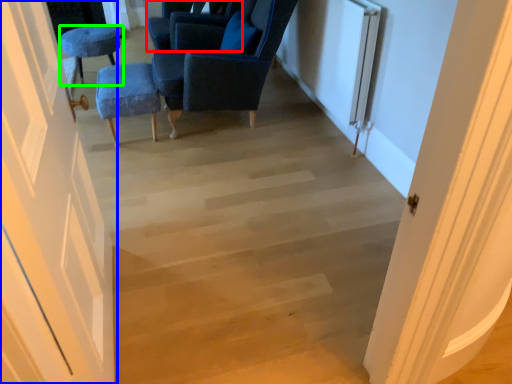
Question: Which is farther away from chair (highlighted by a red box)? door (highlighted by a blue box) or furniture (highlighted by a green box)?

Choices:
 (A) door
 (B) furniture

Answer: (A)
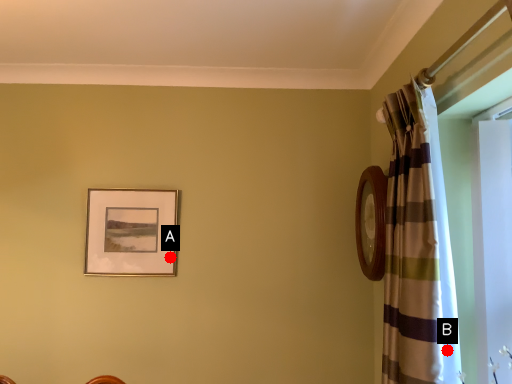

### WHAT IS REQUIRED:
Can you recast every line of the items above as a Markdown table with a Number column for the row number and a Text column for the line, omitting blank lines and leaving out the pictures?

### WRITTEN ANSWER:
| Number | Text |
|---|---|
| 1 | Question: Which is farther away from chair (highlighted by a red box)? door (highlighted by a blue box) or furniture (highlighted by a green box)? |
| 2 | Choices: |
| 3 |  (A) door |
| 4 |  (B) furniture |
| 5 | Answer: (A) |